#### Activity
Every record that follows needs to be written out again, exactly.

#### Input
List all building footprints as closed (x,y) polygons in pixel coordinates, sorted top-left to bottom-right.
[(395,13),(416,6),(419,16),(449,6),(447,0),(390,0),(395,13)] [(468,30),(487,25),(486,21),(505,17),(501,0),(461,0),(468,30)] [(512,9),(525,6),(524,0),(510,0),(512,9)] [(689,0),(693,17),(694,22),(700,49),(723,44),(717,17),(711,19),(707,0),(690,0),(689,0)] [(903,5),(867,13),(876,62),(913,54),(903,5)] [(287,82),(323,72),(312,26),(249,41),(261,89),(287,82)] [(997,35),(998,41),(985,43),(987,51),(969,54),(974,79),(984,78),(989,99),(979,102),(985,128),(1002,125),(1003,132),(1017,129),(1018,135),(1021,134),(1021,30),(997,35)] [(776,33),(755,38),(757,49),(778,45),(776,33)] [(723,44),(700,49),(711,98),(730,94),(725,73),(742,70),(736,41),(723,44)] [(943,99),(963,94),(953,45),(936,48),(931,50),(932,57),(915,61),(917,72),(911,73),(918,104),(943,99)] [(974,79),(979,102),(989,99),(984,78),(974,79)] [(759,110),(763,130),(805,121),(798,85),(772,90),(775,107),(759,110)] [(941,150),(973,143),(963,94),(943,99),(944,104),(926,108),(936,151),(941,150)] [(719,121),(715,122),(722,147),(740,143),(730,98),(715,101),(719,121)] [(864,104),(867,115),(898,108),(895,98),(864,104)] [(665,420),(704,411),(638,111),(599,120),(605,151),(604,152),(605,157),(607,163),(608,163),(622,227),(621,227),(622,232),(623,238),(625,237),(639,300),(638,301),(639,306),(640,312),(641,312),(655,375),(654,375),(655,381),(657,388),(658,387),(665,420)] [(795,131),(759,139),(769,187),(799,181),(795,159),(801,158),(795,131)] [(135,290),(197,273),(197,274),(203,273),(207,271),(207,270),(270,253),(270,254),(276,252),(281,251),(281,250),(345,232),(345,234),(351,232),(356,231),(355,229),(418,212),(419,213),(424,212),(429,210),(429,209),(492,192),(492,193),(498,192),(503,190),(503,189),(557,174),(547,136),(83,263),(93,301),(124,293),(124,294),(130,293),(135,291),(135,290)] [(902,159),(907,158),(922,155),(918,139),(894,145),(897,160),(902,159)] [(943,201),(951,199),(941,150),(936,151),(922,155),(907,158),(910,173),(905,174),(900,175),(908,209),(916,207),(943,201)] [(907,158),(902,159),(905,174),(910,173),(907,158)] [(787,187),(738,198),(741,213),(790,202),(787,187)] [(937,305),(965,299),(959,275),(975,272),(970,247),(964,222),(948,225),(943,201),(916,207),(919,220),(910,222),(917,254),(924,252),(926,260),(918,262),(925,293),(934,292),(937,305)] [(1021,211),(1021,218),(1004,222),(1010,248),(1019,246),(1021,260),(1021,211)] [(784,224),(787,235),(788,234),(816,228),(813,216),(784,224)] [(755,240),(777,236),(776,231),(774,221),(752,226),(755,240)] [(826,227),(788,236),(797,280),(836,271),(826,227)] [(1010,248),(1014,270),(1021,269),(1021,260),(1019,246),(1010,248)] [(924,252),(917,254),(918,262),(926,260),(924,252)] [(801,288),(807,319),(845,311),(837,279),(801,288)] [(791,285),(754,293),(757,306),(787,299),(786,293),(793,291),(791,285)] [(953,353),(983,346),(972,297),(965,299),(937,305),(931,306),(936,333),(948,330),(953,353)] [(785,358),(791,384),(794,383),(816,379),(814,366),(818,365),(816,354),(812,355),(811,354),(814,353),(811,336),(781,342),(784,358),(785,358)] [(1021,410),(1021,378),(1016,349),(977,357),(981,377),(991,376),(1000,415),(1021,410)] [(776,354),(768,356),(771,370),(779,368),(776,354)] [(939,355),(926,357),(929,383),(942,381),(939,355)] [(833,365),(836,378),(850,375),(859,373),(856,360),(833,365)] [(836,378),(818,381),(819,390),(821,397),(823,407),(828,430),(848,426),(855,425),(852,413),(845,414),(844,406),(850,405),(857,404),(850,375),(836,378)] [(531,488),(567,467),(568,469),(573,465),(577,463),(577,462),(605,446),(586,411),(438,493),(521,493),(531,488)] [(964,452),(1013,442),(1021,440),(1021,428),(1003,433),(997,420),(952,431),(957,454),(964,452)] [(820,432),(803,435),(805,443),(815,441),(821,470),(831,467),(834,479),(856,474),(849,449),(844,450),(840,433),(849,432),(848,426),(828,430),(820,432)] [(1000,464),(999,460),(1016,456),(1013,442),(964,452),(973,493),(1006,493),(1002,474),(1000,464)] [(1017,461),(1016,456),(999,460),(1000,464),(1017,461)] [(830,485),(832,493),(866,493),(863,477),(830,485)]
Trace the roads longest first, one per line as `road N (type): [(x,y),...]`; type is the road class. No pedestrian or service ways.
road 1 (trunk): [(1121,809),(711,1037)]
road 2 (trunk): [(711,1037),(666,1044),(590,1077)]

#### Answer section
List all building footprints as closed (x,y) polygons in pixel coordinates, sorted top-left to bottom-right.
[(395,13),(416,6),(419,16),(449,6),(447,0),(390,0),(395,13)] [(468,30),(487,25),(486,21),(505,17),(501,0),(461,0),(468,30)] [(512,9),(525,6),(524,0),(510,0),(512,9)] [(689,0),(693,17),(694,22),(700,49),(723,44),(717,17),(711,19),(707,0),(690,0),(689,0)] [(903,5),(867,13),(876,62),(913,54),(903,5)] [(287,82),(323,72),(312,26),(249,41),(261,89),(287,82)] [(997,35),(998,41),(985,43),(987,51),(969,54),(974,79),(984,78),(989,99),(979,102),(985,128),(1002,125),(1003,132),(1017,129),(1018,135),(1021,134),(1021,30),(997,35)] [(776,33),(755,38),(757,49),(778,45),(776,33)] [(723,44),(700,49),(711,98),(730,94),(725,73),(742,70),(736,41),(723,44)] [(943,99),(963,94),(953,45),(936,48),(931,50),(932,57),(915,61),(917,72),(911,73),(918,104),(943,99)] [(974,79),(979,102),(989,99),(984,78),(974,79)] [(759,110),(763,130),(805,121),(798,85),(772,90),(775,107),(759,110)] [(941,150),(973,143),(963,94),(943,99),(944,104),(926,108),(936,151),(941,150)] [(719,121),(715,122),(722,147),(740,143),(730,98),(715,101),(719,121)] [(864,104),(867,115),(898,108),(895,98),(864,104)] [(665,420),(704,411),(638,111),(599,120),(605,151),(604,152),(605,157),(607,163),(608,163),(622,227),(621,227),(622,232),(623,238),(625,237),(639,300),(638,301),(639,306),(640,312),(641,312),(655,375),(654,375),(655,381),(657,388),(658,387),(665,420)] [(795,131),(759,139),(769,187),(799,181),(795,159),(801,158),(795,131)] [(135,290),(197,273),(197,274),(203,273),(207,271),(207,270),(270,253),(270,254),(276,252),(281,251),(281,250),(345,232),(345,234),(351,232),(356,231),(355,229),(418,212),(419,213),(424,212),(429,210),(429,209),(492,192),(492,193),(498,192),(503,190),(503,189),(557,174),(547,136),(83,263),(93,301),(124,293),(124,294),(130,293),(135,291),(135,290)] [(902,159),(907,158),(922,155),(918,139),(894,145),(897,160),(902,159)] [(943,201),(951,199),(941,150),(936,151),(922,155),(907,158),(910,173),(905,174),(900,175),(908,209),(916,207),(943,201)] [(907,158),(902,159),(905,174),(910,173),(907,158)] [(787,187),(738,198),(741,213),(790,202),(787,187)] [(937,305),(965,299),(959,275),(975,272),(970,247),(964,222),(948,225),(943,201),(916,207),(919,220),(910,222),(917,254),(924,252),(926,260),(918,262),(925,293),(934,292),(937,305)] [(1021,211),(1021,218),(1004,222),(1010,248),(1019,246),(1021,260),(1021,211)] [(784,224),(787,235),(788,234),(816,228),(813,216),(784,224)] [(755,240),(777,236),(776,231),(774,221),(752,226),(755,240)] [(826,227),(788,236),(797,280),(836,271),(826,227)] [(1010,248),(1014,270),(1021,269),(1021,260),(1019,246),(1010,248)] [(924,252),(917,254),(918,262),(926,260),(924,252)] [(801,288),(807,319),(845,311),(837,279),(801,288)] [(791,285),(754,293),(757,306),(787,299),(786,293),(793,291),(791,285)] [(953,353),(983,346),(972,297),(965,299),(937,305),(931,306),(936,333),(948,330),(953,353)] [(785,358),(791,384),(794,383),(816,379),(814,366),(818,365),(816,354),(812,355),(811,354),(814,353),(811,336),(781,342),(784,358),(785,358)] [(1021,410),(1021,378),(1016,349),(977,357),(981,377),(991,376),(1000,415),(1021,410)] [(776,354),(768,356),(771,370),(779,368),(776,354)] [(939,355),(926,357),(929,383),(942,381),(939,355)] [(833,365),(836,378),(850,375),(859,373),(856,360),(833,365)] [(836,378),(818,381),(819,390),(821,397),(823,407),(828,430),(848,426),(855,425),(852,413),(845,414),(844,406),(850,405),(857,404),(850,375),(836,378)] [(531,488),(567,467),(568,469),(573,465),(577,463),(577,462),(605,446),(586,411),(438,493),(521,493),(531,488)] [(964,452),(1013,442),(1021,440),(1021,428),(1003,433),(997,420),(952,431),(957,454),(964,452)] [(820,432),(803,435),(805,443),(815,441),(821,470),(831,467),(834,479),(856,474),(849,449),(844,450),(840,433),(849,432),(848,426),(828,430),(820,432)] [(1000,464),(999,460),(1016,456),(1013,442),(964,452),(973,493),(1006,493),(1002,474),(1000,464)] [(1017,461),(1016,456),(999,460),(1000,464),(1017,461)] [(830,485),(832,493),(866,493),(863,477),(830,485)]
Trace the roads longest first, one per line as `road N (type): [(x,y),...]`; type is the road class. No pedestrian or service ways.
road 1 (trunk): [(1121,809),(711,1037)]
road 2 (trunk): [(711,1037),(666,1044),(590,1077)]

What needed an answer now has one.